Exercise instructions
Of the entries below, restate word for word only the section that runs from the line with "(246, 328) = (567, 117): white" to the line with "(286, 549) = (341, 375): turquoise", counting both ends.

[[ Entries provided, beginning ]]

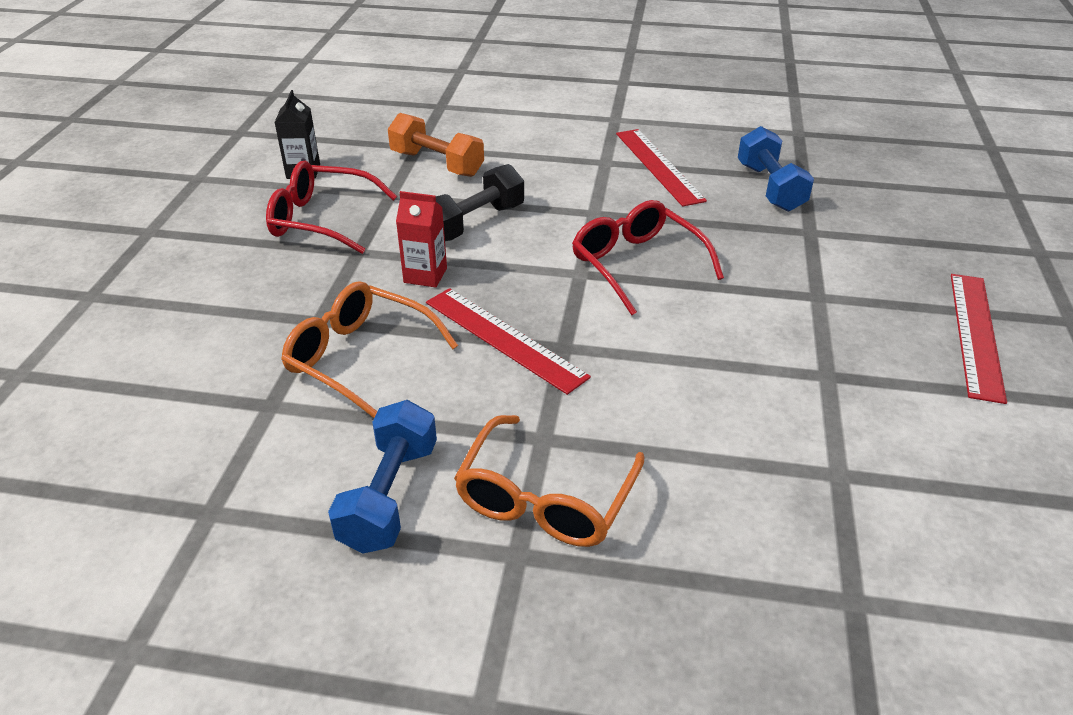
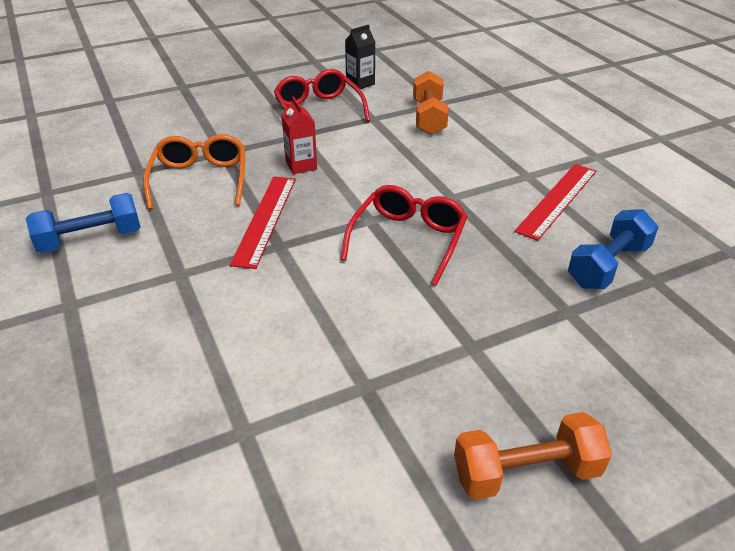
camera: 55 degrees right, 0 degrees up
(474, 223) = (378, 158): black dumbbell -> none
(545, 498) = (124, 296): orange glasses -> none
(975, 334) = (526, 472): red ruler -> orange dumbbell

[[ Entries provided, end ]]
[[ Entries provided, beginning ]]

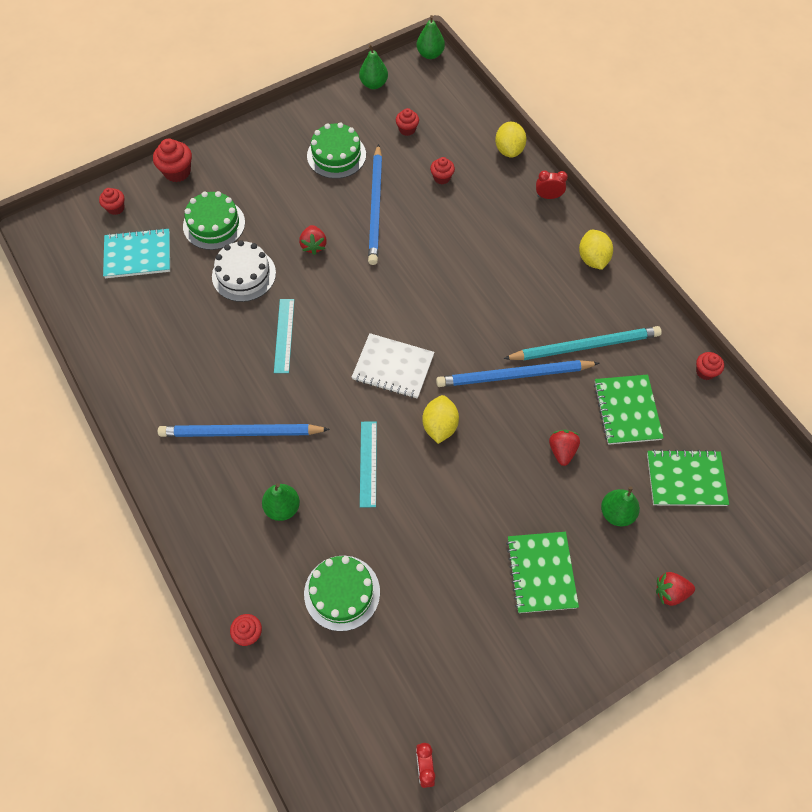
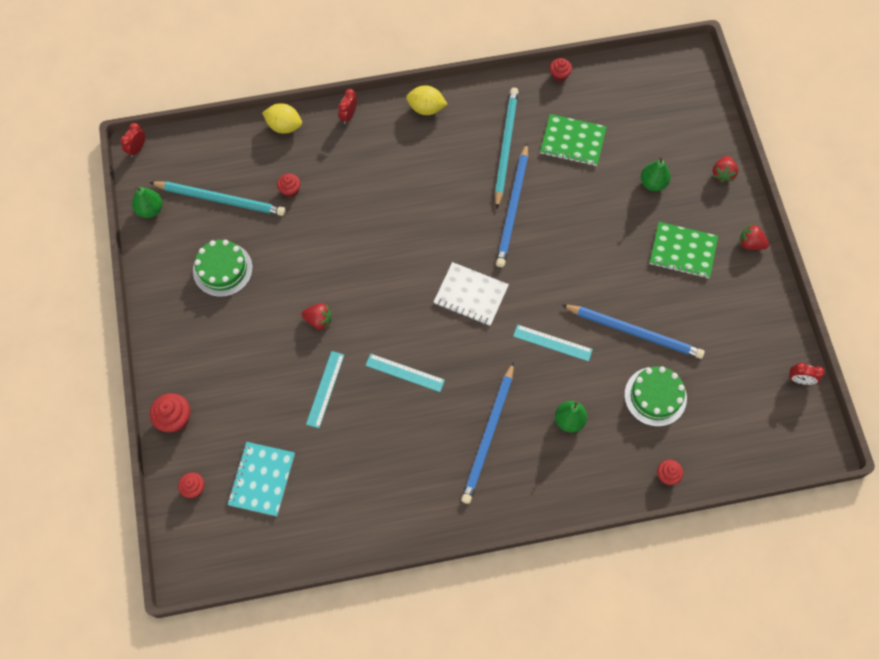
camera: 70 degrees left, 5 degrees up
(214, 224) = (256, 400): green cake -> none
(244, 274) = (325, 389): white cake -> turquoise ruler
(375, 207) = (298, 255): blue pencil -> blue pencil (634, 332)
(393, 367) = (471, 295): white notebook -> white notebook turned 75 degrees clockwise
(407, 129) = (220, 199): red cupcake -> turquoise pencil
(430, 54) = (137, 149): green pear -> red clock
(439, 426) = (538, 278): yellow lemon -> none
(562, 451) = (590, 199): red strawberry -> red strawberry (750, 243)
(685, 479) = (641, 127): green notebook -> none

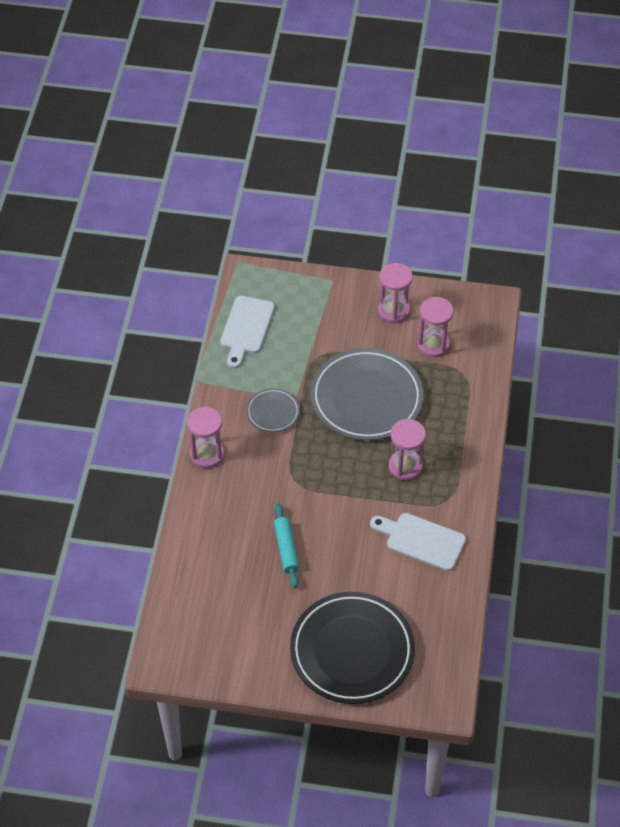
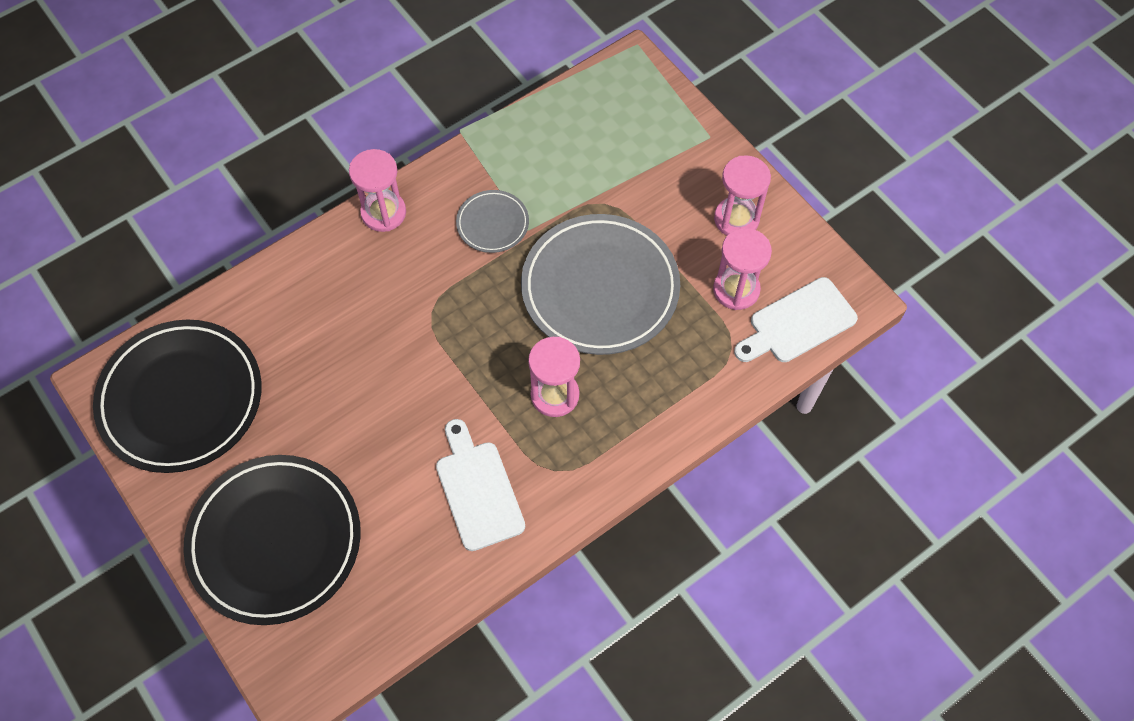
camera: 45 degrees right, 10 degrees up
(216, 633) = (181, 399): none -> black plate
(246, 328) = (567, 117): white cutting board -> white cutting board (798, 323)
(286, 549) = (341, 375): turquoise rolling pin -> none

[[ Entries provided, end ]]
[[ Entries provided, beginning ]]

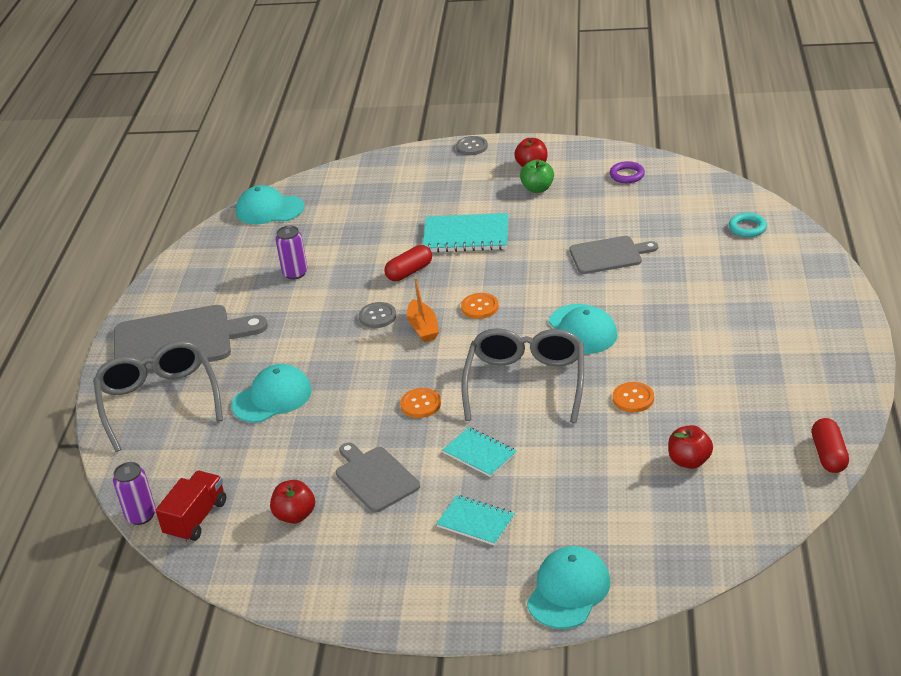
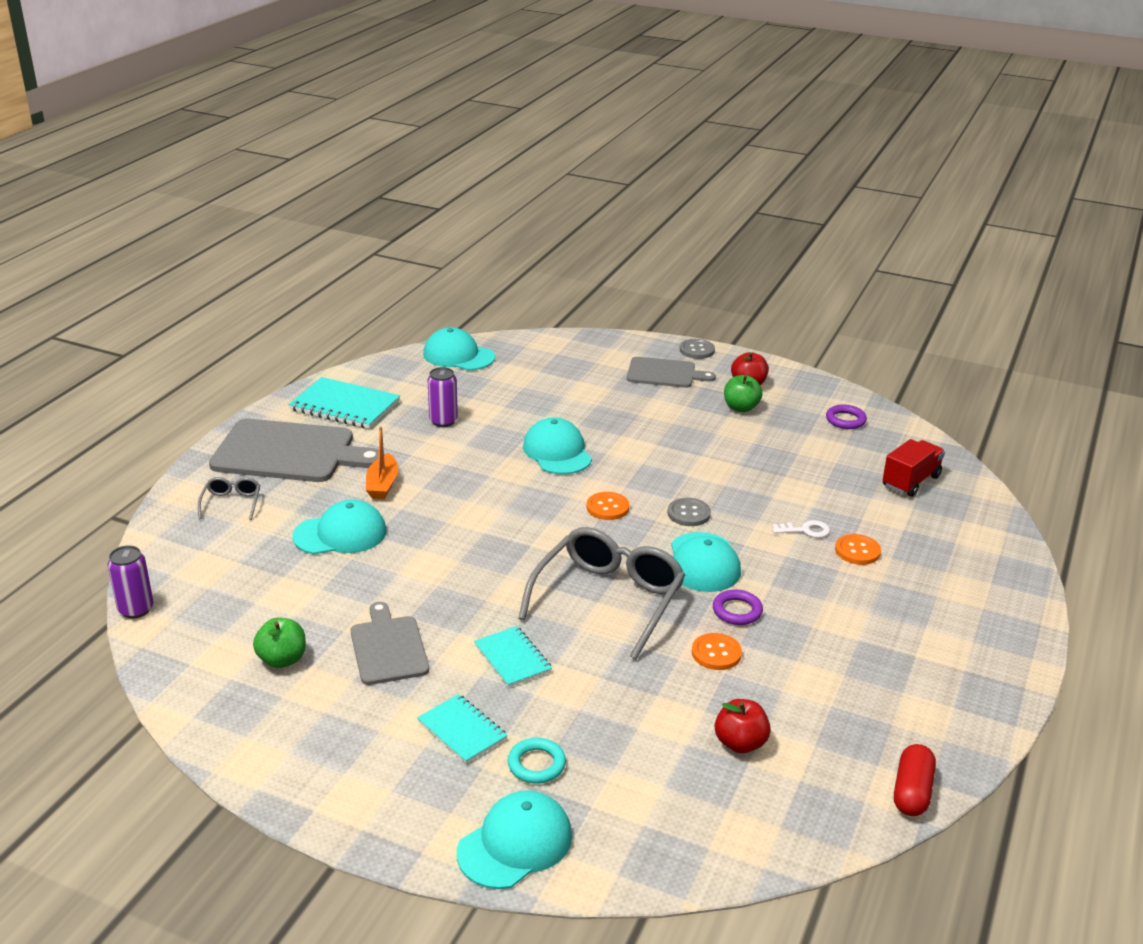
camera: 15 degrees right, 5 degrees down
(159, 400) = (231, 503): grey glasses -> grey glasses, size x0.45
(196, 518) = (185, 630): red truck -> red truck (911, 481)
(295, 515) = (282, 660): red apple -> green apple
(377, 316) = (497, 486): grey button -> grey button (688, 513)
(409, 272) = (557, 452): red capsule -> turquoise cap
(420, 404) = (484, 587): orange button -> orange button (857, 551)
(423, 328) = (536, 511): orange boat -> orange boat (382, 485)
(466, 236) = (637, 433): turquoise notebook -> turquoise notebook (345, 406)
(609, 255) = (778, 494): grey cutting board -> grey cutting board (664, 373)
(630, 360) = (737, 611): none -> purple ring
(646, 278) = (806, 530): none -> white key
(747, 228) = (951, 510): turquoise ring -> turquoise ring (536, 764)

[[ Entries provided, end ]]

Answer to this problem
(246, 328) = (567, 117): white cutting board -> white cutting board (798, 323)
(286, 549) = (341, 375): turquoise rolling pin -> none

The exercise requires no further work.